- Your objective
Nothing other than the lines from the one containing "turquoise donut: 4 -> 3" through the last line of the data below should be output, each reproduced exactly.

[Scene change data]
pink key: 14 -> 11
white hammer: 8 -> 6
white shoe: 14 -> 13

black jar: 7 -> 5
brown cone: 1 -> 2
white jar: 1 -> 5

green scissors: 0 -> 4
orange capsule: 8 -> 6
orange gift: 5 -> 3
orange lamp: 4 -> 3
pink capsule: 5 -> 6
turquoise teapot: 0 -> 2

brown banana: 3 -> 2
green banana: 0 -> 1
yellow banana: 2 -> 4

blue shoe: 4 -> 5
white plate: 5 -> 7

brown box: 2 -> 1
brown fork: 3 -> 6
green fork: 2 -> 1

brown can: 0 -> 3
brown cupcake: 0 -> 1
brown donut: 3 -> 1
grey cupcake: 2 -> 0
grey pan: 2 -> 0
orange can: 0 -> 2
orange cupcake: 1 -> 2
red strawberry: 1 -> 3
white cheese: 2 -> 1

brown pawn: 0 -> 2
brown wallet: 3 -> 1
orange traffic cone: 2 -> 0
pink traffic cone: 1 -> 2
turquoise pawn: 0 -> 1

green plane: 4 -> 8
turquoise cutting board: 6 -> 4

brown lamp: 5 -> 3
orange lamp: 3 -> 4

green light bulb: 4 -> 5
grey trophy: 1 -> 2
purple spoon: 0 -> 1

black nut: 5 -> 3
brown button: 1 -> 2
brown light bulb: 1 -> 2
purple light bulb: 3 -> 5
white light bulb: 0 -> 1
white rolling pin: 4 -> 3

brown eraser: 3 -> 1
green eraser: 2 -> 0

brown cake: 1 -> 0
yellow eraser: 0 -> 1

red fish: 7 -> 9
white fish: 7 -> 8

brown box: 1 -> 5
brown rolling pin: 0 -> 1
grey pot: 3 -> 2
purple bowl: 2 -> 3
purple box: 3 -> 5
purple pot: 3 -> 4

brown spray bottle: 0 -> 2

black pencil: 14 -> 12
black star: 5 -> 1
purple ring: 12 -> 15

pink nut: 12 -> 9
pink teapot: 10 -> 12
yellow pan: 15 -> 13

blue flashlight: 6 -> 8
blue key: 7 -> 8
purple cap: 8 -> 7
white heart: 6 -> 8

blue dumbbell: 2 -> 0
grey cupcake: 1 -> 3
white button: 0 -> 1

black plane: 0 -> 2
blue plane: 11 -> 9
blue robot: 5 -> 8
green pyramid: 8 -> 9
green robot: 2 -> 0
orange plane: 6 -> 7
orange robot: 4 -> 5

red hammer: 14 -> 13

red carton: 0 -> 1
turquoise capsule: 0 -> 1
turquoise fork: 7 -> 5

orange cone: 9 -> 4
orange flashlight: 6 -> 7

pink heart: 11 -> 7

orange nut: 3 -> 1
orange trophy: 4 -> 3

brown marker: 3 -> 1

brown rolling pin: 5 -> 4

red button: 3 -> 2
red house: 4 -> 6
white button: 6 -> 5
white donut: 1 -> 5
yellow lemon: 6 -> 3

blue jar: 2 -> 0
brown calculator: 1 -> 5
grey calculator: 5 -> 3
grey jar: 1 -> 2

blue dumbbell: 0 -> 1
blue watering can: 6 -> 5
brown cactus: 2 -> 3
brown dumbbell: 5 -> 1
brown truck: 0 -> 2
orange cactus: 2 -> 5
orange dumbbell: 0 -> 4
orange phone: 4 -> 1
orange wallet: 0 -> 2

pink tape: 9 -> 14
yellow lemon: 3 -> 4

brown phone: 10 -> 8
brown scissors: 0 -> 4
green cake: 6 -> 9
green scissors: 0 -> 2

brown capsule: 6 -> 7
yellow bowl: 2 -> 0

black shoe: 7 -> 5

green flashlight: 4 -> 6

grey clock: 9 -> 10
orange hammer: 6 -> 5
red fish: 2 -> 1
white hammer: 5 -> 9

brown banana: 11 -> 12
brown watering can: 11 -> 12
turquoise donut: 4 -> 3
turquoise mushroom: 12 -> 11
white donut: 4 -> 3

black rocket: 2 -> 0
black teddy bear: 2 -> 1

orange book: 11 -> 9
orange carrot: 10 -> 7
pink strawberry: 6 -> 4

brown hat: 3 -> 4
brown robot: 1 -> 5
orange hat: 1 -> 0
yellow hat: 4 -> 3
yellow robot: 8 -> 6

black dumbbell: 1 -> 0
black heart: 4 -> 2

- Task response
turquoise donut: 4 -> 3
turquoise mushroom: 12 -> 11
white donut: 4 -> 3

black rocket: 2 -> 0
black teddy bear: 2 -> 1

orange book: 11 -> 9
orange carrot: 10 -> 7
pink strawberry: 6 -> 4

brown hat: 3 -> 4
brown robot: 1 -> 5
orange hat: 1 -> 0
yellow hat: 4 -> 3
yellow robot: 8 -> 6

black dumbbell: 1 -> 0
black heart: 4 -> 2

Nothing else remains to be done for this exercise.